#### DATASET RECORDS

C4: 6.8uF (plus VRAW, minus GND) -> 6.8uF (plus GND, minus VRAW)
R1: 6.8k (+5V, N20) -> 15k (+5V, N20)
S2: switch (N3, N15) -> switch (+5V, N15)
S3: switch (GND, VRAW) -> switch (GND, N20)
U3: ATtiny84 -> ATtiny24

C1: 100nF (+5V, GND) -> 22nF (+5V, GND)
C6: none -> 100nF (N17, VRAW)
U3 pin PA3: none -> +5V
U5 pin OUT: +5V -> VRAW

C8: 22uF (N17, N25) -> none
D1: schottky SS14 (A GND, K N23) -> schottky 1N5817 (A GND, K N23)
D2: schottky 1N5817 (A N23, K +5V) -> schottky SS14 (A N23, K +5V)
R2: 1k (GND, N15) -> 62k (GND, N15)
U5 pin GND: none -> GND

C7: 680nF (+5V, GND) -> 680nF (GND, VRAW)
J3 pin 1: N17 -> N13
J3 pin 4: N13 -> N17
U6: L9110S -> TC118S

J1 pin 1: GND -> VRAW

==

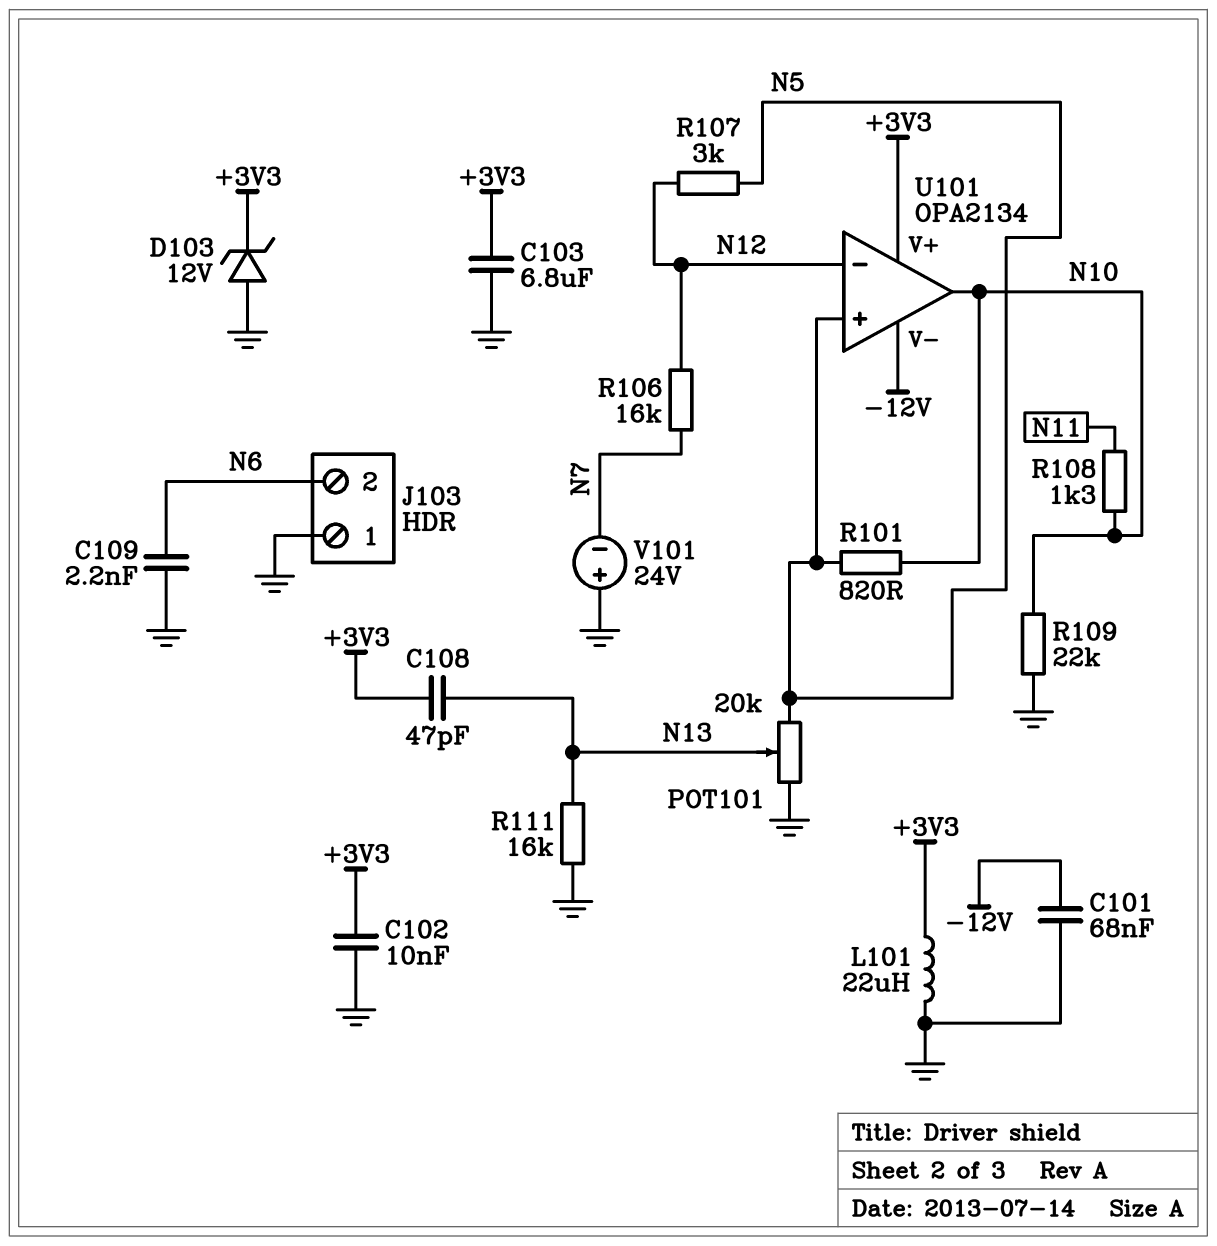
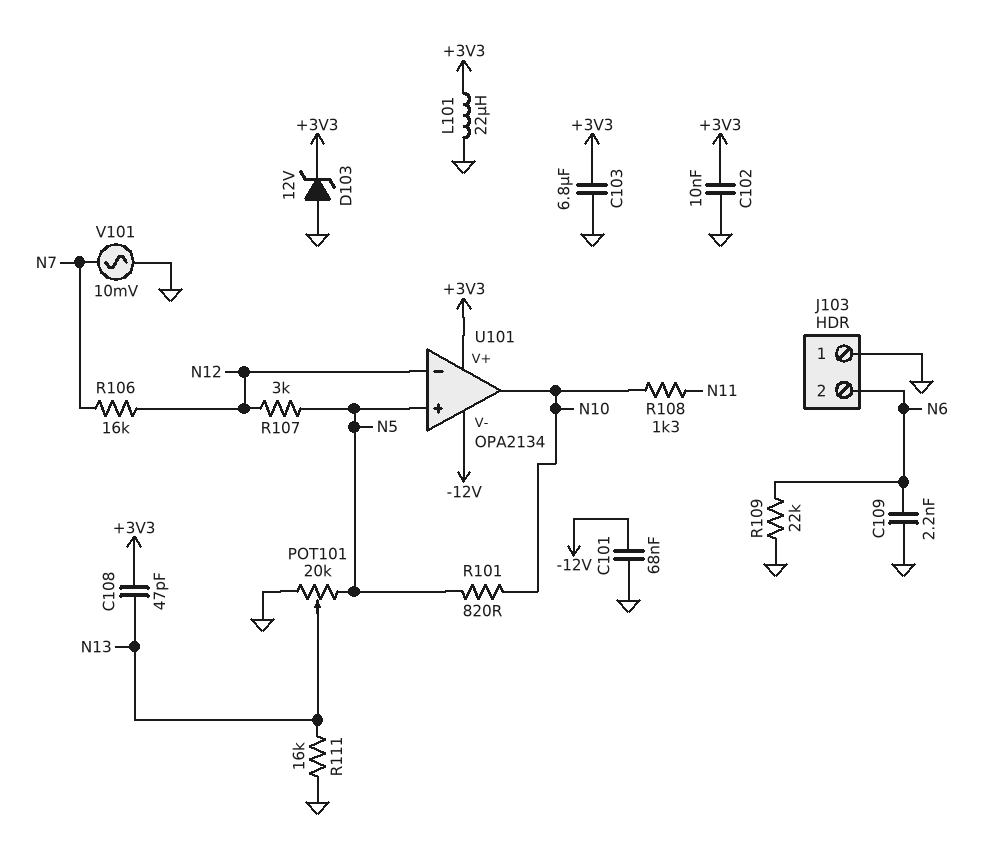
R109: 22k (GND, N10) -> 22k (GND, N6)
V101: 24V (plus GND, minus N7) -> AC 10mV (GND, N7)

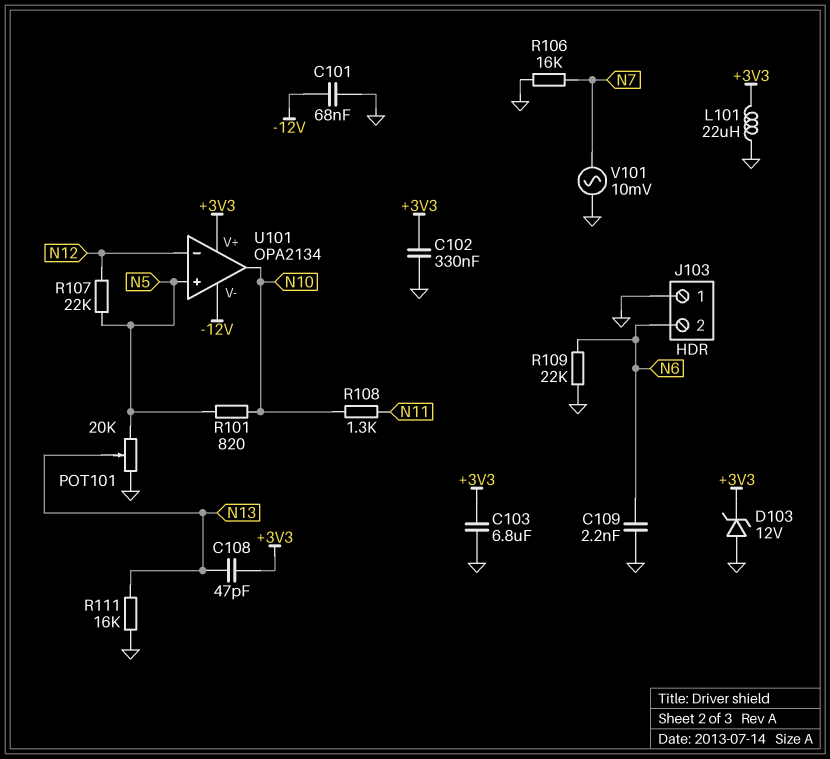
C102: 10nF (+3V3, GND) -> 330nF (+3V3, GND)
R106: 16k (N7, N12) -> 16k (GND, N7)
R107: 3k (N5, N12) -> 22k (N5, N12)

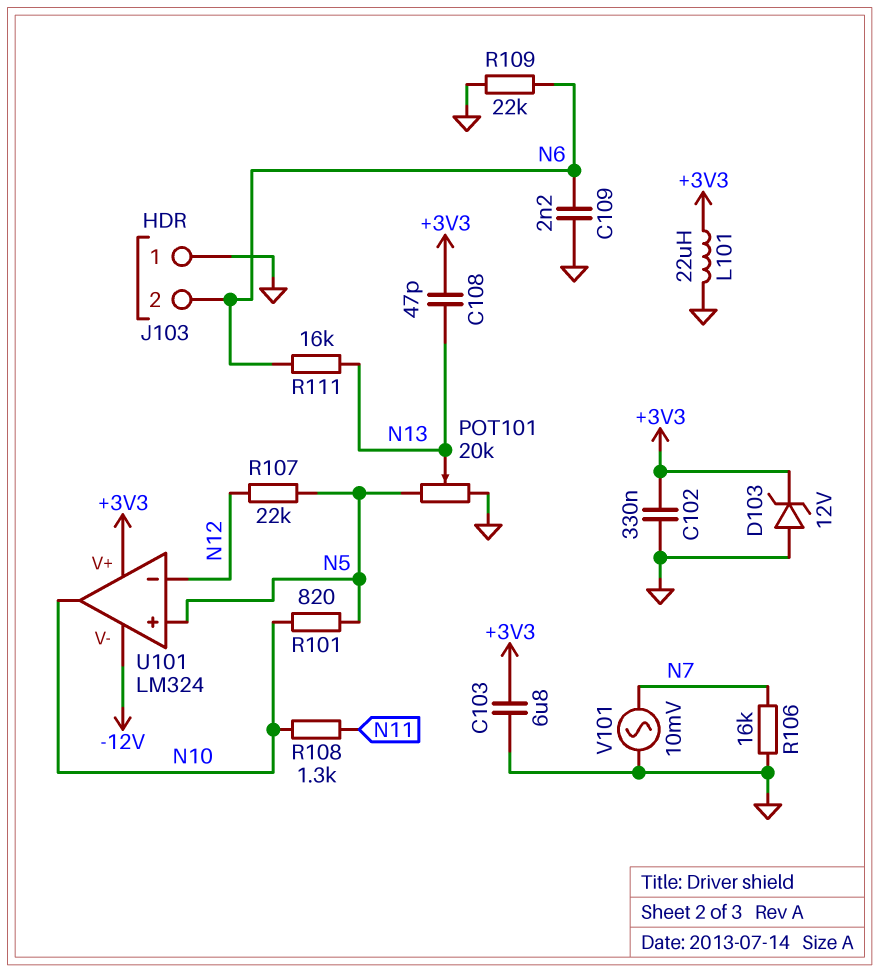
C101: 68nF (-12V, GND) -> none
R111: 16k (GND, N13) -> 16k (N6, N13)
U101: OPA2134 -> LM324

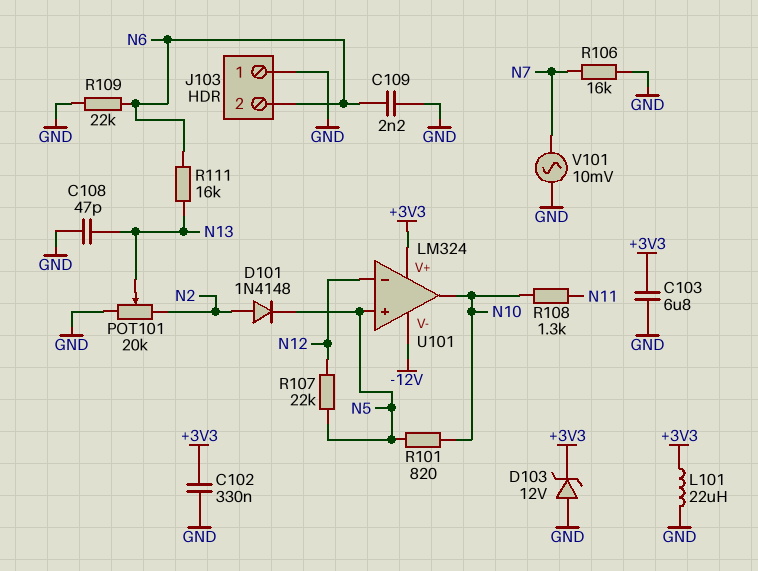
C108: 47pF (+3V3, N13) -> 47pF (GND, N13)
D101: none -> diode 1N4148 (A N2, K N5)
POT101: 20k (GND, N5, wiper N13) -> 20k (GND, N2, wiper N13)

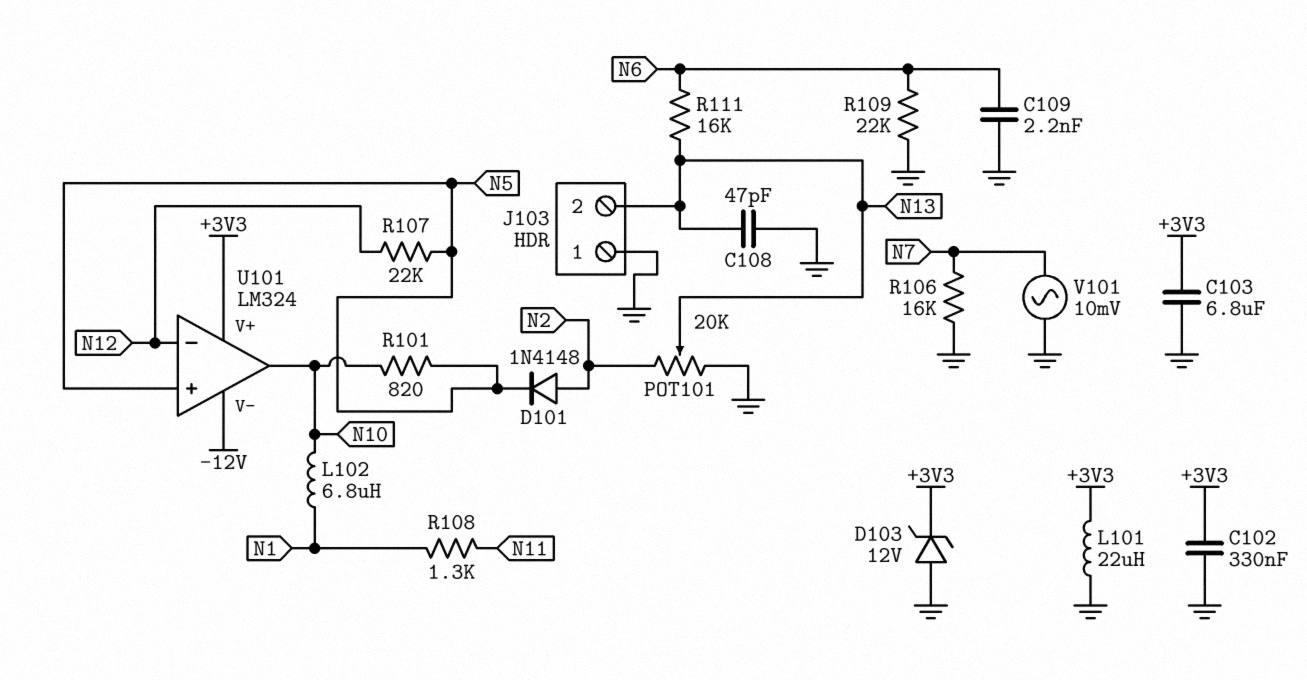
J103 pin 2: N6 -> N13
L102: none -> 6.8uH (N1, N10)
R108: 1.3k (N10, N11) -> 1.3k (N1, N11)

==

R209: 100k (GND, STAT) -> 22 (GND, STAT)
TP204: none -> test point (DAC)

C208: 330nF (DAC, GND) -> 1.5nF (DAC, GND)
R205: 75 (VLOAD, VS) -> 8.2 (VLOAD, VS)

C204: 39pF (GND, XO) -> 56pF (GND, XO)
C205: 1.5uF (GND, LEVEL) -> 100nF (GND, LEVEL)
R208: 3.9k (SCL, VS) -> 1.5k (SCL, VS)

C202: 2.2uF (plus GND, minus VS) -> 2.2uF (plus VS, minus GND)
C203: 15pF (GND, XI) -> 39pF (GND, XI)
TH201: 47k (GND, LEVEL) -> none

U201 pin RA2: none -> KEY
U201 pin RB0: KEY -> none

#### GOAL OF THE EXERCISE
What you give back must be the stretch above, starting at the line with "TH201: 47k (GND, LEVEL) -> none" and ending at the line with "U201 pin RB0: KEY -> none", copied exactly.

#### WRITTEN SOLUTION
TH201: 47k (GND, LEVEL) -> none

U201 pin RA2: none -> KEY
U201 pin RB0: KEY -> none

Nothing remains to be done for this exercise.